## [Exercise]
Scan the listing below for the string "eraser" and copy each line where it turns up.

## [Data to examine]
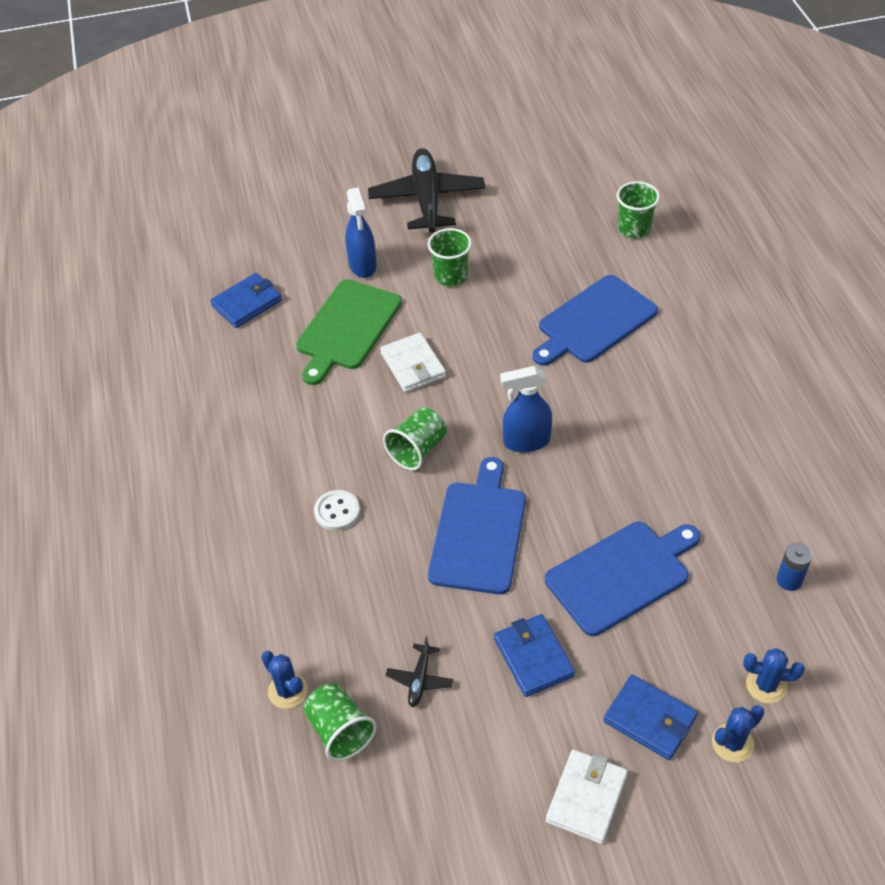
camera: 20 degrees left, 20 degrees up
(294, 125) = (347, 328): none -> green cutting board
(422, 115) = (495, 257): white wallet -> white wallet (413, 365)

--

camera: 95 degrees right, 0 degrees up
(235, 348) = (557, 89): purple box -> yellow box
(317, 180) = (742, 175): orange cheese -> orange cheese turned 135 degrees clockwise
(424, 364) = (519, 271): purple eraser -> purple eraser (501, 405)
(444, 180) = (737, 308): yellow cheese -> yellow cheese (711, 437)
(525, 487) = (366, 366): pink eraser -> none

## [Solution for this exercise]
(424, 364) = (519, 271): purple eraser -> purple eraser (501, 405)
(525, 487) = (366, 366): pink eraser -> none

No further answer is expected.